» Work instruction
Where the listing below reaches the line containing "none -> black brick F5:G5 level 1", start writing out lines exactly, and stop once the line containing "none -> black brick E9 level 2" has been written.

-------- Records for this task

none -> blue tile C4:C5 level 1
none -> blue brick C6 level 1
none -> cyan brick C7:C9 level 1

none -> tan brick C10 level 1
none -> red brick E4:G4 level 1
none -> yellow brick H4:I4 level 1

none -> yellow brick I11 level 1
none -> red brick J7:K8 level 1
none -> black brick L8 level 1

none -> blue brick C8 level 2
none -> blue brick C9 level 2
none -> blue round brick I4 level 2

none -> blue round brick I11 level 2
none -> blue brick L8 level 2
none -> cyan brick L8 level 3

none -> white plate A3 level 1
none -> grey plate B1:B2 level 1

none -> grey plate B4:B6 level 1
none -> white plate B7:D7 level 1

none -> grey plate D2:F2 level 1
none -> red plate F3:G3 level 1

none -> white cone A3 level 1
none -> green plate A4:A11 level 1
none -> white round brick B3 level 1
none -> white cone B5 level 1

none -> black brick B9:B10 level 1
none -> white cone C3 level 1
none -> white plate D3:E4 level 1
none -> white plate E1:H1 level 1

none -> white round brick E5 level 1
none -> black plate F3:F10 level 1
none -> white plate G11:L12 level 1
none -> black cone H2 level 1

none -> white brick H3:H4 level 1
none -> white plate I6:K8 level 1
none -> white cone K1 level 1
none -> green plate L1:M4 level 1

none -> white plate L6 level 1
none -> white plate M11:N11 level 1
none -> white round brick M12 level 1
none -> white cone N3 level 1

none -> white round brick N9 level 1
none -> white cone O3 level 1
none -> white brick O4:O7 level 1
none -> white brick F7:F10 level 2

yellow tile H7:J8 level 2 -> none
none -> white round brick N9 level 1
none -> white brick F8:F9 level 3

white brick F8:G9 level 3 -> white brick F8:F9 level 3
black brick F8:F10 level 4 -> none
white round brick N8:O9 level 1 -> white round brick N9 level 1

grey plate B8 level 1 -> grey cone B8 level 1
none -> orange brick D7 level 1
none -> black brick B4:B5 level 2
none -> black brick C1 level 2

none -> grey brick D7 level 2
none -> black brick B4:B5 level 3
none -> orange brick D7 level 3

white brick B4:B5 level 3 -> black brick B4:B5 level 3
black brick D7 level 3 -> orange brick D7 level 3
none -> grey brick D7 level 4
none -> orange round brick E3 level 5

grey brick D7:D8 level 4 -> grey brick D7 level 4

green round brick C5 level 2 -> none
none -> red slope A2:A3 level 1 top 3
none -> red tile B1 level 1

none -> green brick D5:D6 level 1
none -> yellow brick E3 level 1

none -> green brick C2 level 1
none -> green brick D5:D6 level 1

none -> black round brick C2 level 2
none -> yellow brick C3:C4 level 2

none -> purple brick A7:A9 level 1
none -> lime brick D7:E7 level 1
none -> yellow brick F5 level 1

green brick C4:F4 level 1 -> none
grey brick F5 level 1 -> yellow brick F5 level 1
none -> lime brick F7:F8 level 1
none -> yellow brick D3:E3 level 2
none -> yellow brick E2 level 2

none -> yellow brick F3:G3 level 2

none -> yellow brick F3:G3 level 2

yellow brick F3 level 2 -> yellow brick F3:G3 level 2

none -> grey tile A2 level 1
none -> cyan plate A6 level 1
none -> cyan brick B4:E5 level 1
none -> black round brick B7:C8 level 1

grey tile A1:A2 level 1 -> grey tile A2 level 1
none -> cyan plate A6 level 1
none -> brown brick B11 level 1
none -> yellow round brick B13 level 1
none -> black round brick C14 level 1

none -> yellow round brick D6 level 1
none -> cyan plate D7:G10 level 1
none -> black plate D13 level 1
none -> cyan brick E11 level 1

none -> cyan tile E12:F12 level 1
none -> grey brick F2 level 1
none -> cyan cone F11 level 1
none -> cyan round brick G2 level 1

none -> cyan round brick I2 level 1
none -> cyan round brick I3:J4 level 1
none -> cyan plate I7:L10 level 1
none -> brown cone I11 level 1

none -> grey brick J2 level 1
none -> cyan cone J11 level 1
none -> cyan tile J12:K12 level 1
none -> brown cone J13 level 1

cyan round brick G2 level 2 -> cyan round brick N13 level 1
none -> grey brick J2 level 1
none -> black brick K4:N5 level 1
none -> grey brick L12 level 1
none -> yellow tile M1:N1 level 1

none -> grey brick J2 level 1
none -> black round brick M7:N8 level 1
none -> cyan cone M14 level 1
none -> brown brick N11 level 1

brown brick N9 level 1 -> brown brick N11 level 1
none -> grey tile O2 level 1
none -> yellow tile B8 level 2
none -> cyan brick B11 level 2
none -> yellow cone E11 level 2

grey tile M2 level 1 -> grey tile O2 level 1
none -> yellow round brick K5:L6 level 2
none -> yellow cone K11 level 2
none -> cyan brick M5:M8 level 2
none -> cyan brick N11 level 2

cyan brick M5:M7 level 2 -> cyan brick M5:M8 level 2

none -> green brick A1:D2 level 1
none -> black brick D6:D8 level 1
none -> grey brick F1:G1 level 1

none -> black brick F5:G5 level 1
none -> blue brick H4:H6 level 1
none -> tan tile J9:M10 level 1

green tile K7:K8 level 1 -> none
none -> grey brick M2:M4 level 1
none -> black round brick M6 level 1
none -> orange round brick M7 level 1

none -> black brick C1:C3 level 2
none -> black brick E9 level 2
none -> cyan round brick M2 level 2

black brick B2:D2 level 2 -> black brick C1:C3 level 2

----------------

» The completed task
none -> black brick F5:G5 level 1
none -> blue brick H4:H6 level 1
none -> tan tile J9:M10 level 1

green tile K7:K8 level 1 -> none
none -> grey brick M2:M4 level 1
none -> black round brick M6 level 1
none -> orange round brick M7 level 1

none -> black brick C1:C3 level 2
none -> black brick E9 level 2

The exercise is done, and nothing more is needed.